» **What needs to be done**: Wherever a line of the listing holds the string "cyan", copy that line.
----
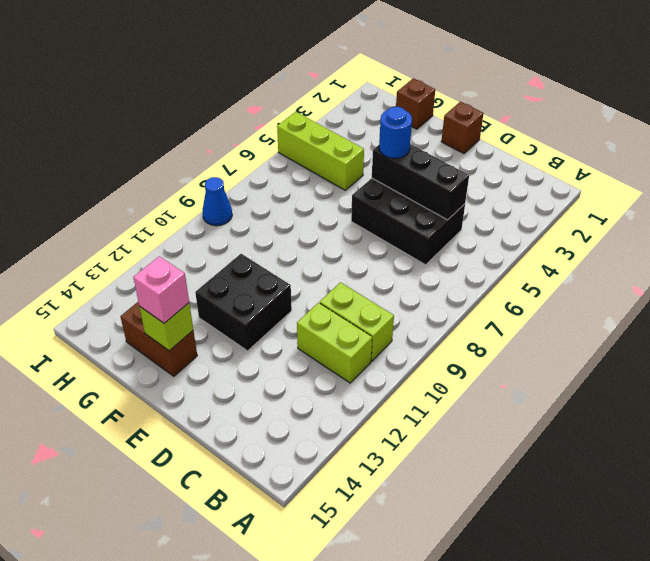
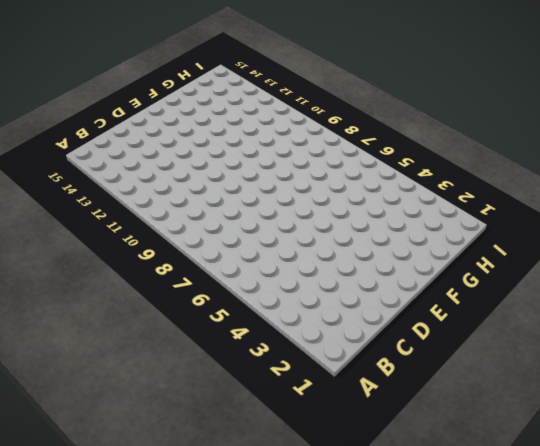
none -> lime 1x2 brick [320,282,394,361]
none -> lime 1x2 brick [297,303,372,383]
none -> black 2x3 brick [351,178,465,265]

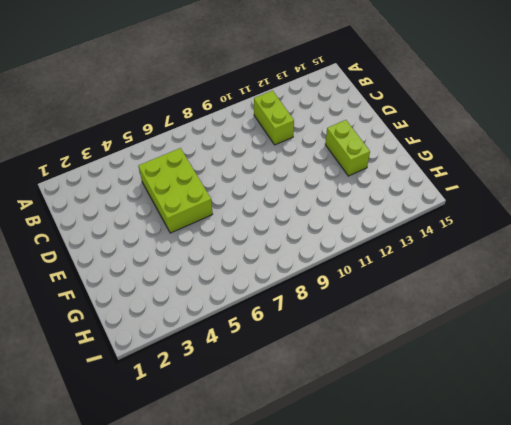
lime 2x3 brick [139,148,213,233] -> black 2x3 brick [351,178,465,265]
lime 1x2 brick [325,120,370,176] -> lime 1x2 brick moved to [320,282,394,361]
none -> brown 1x1 brick [441,102,484,153]
none -> black 2x2 brick [195,254,292,351]
none -> brown 1x2 brick [120,302,197,376]

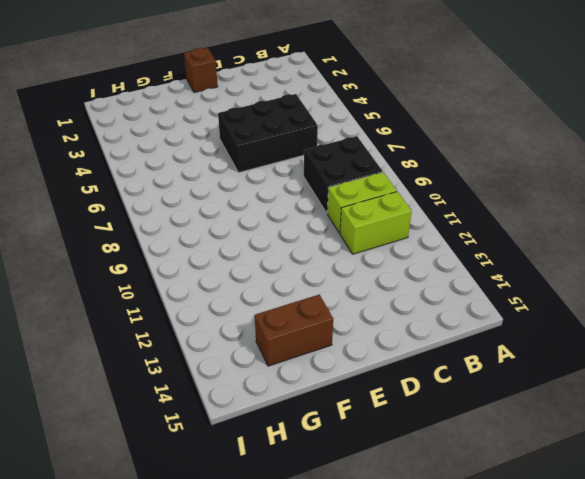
black 2x2 brick [304,136,383,213] -> black 2x2 brick moved to [195,254,292,351]
none -> brown 1x1 brick [396,78,435,129]
none -> lime 1x3 brick [277,112,364,190]
none -> blue 1x1 cone [203,177,232,226]

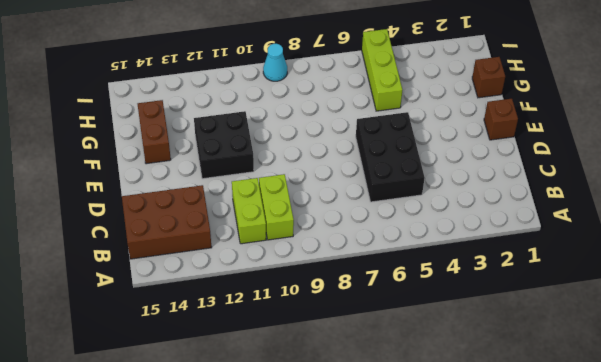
brown 2x3 brick [122,185,212,259] -> none
cyan 1x1 cone [263,44,287,81] -> blue 1x1 cone [203,177,232,226]
none -> black 1x3 brick [372,144,469,220]
none -> lime 1x1 brick [139,303,193,351]
none -> blue 1x1 round brick [379,107,412,159]

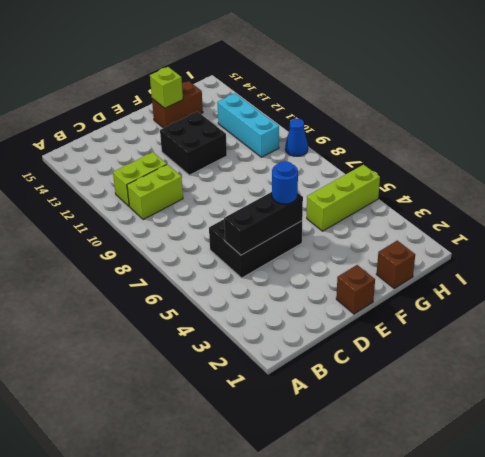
cyan 1x3 brick [217,93,279,157] -> none
none -> pink 1x1 brick [133,256,189,323]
----
» **Written solution**:
cyan 1x1 cone [263,44,287,81] -> blue 1x1 cone [203,177,232,226]
cyan 1x3 brick [217,93,279,157] -> none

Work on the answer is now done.